# Assigned task:
Below are entries; count the lines among them that contain the word "purple", and give only the count.

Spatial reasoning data
_ _ _ _

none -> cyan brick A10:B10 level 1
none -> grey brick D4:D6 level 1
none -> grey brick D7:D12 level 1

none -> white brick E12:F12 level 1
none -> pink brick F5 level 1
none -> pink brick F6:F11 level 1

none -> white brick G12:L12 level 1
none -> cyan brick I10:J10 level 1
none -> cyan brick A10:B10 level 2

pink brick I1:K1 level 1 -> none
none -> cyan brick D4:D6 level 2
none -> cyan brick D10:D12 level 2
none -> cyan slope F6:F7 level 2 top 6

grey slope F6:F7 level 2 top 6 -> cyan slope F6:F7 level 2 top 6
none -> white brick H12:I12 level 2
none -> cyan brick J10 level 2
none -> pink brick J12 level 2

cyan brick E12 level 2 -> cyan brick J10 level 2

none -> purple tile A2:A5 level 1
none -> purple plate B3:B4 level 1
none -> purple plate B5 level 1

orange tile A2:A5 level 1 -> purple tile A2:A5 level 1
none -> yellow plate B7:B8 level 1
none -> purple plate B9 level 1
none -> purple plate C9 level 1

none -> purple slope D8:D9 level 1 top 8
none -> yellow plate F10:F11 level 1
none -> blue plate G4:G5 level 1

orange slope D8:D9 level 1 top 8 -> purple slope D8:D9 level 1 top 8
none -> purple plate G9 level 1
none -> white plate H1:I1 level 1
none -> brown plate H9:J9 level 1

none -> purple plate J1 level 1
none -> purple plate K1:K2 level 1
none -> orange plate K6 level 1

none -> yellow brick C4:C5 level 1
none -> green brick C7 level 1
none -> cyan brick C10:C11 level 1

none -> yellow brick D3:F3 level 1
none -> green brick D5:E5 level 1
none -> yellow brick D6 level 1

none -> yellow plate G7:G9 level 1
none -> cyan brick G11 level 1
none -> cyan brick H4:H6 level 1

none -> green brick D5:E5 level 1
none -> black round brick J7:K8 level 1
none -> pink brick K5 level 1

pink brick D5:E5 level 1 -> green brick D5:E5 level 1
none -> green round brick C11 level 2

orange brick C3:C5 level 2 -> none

_ _ _ _

# Reply to the task:
11